:: Task prompt ::
The records below are to be restated word for word, with every picture left out.

:: Edit tracking data ::
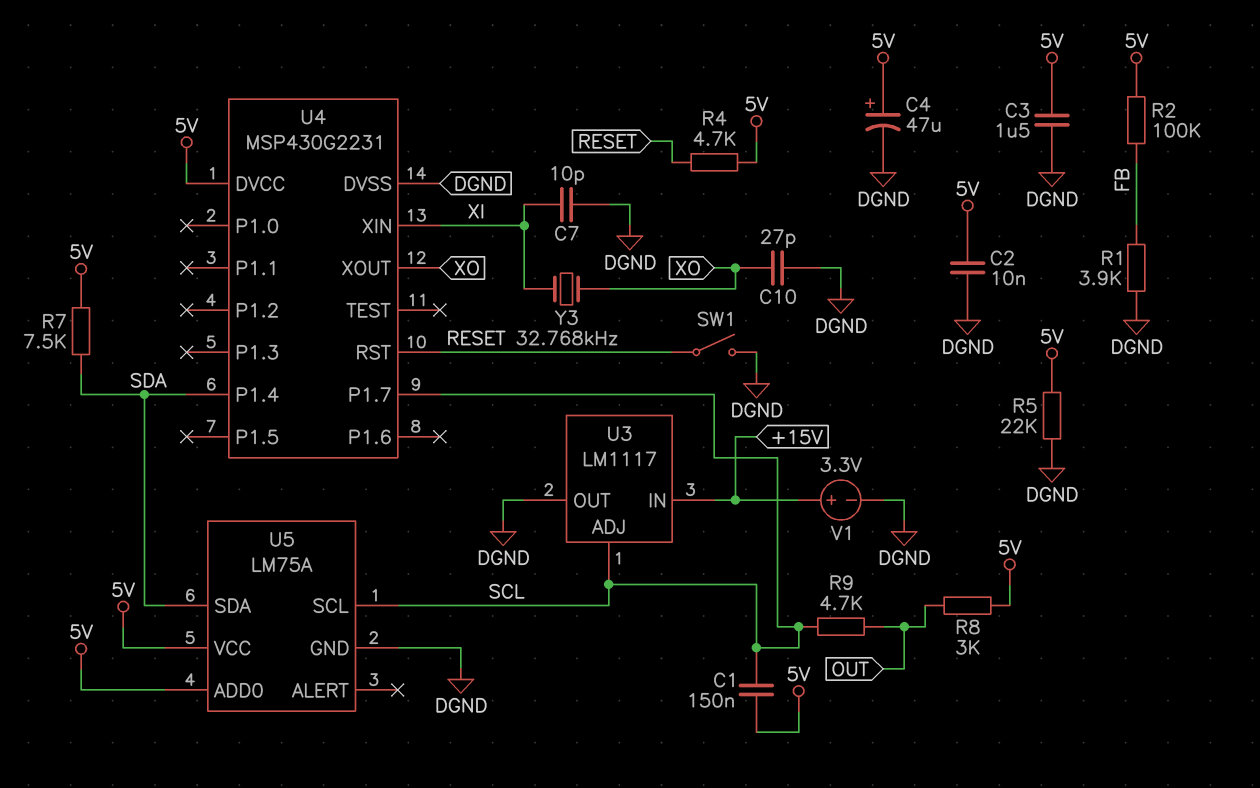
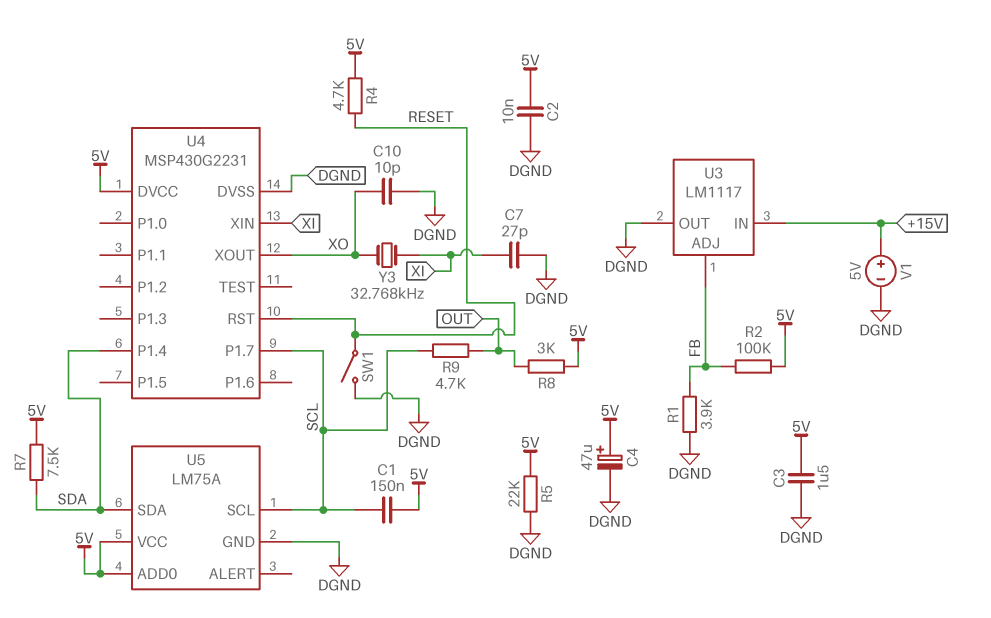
C7: 10pF (DGND, XI) -> 27pF (DGND, XI)
C10: 27pF (DGND, XO) -> 10pF (DGND, XO)
U3 pin ADJ: SCL -> FB
V1: 3.3V (plus +15V, minus DGND) -> 5V (plus +15V, minus DGND)

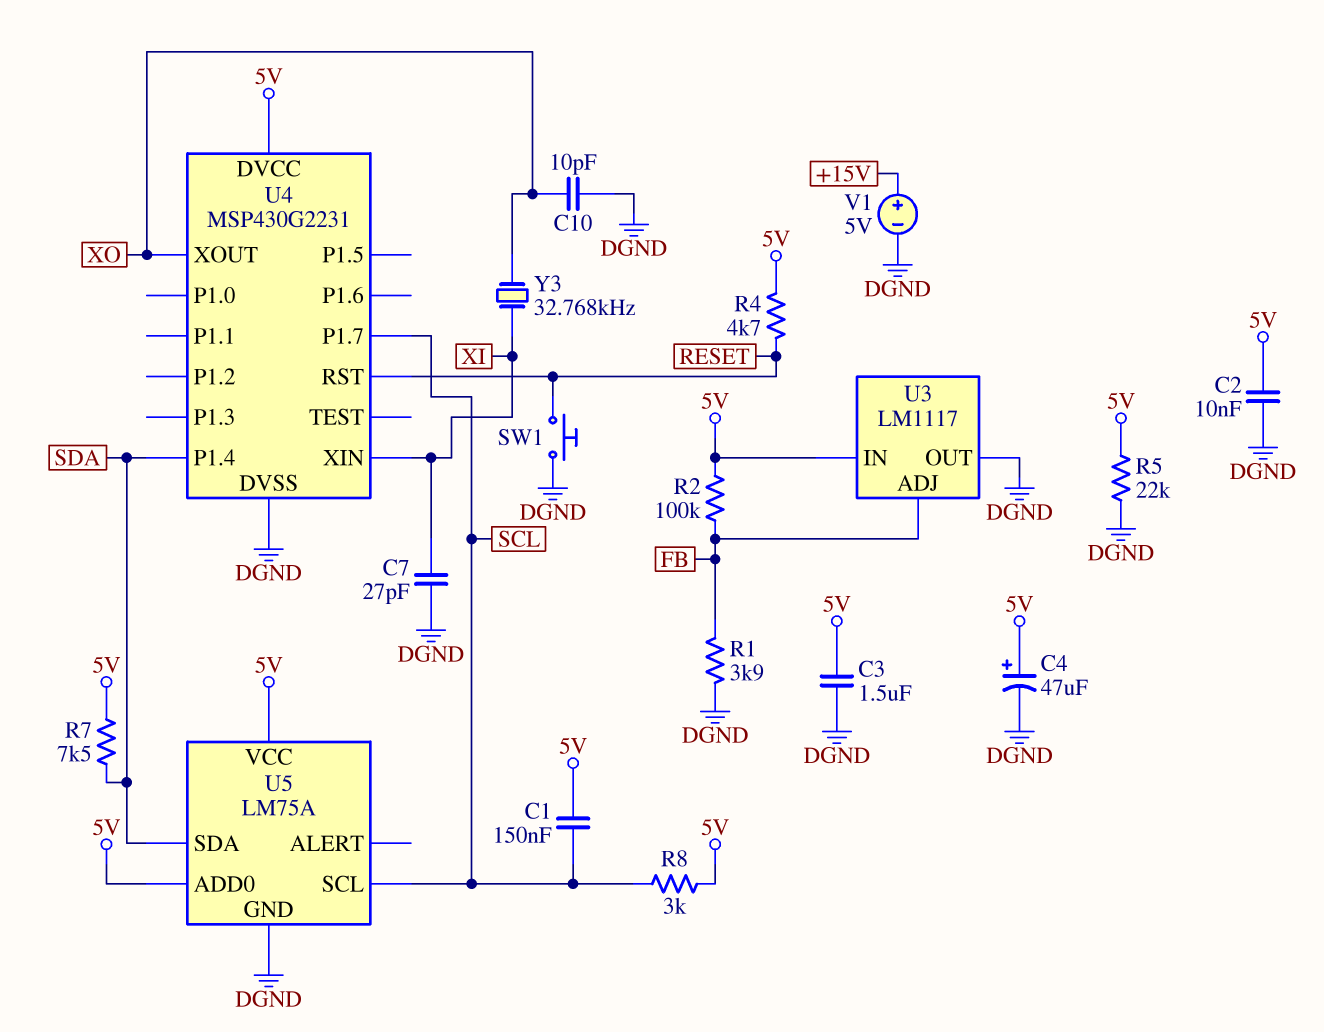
R8: 3k (5V, OUT) -> 3k (5V, SCL)
R9: 4.7k (OUT, SCL) -> none
SW1: switch (DGND, RESET) -> button (DGND, RESET)
U3 pin IN: +15V -> 5V

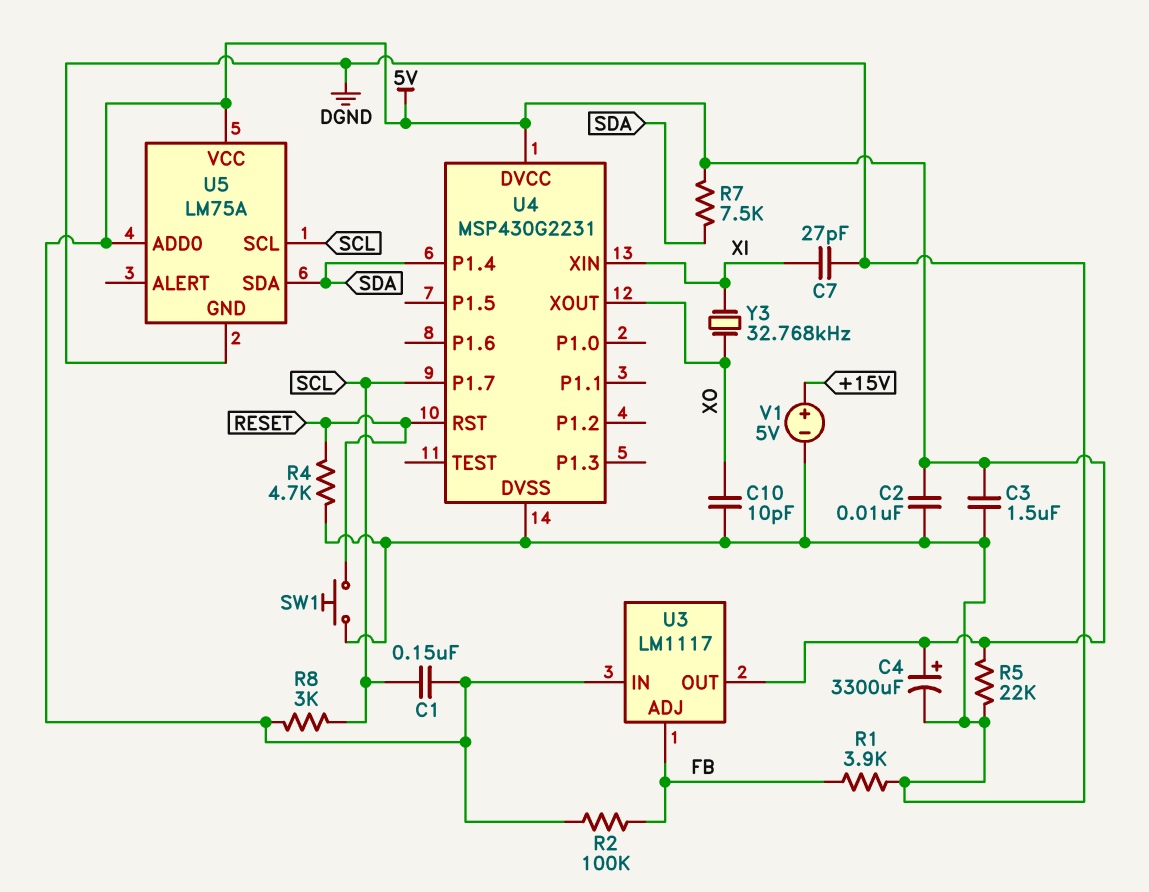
C4: 47uF (plus 5V, minus DGND) -> 3300uF (plus 5V, minus DGND)
R4: 4.7k (5V, RESET) -> 4.7k (DGND, RESET)
U3 pin OUT: DGND -> 5V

:: Task response ::
C7: 10pF (DGND, XI) -> 27pF (DGND, XI)
C10: 27pF (DGND, XO) -> 10pF (DGND, XO)
U3 pin ADJ: SCL -> FB
V1: 3.3V (plus +15V, minus DGND) -> 5V (plus +15V, minus DGND)

R8: 3k (5V, OUT) -> 3k (5V, SCL)
R9: 4.7k (OUT, SCL) -> none
SW1: switch (DGND, RESET) -> button (DGND, RESET)
U3 pin IN: +15V -> 5V

C4: 47uF (plus 5V, minus DGND) -> 3300uF (plus 5V, minus DGND)
R4: 4.7k (5V, RESET) -> 4.7k (DGND, RESET)
U3 pin OUT: DGND -> 5V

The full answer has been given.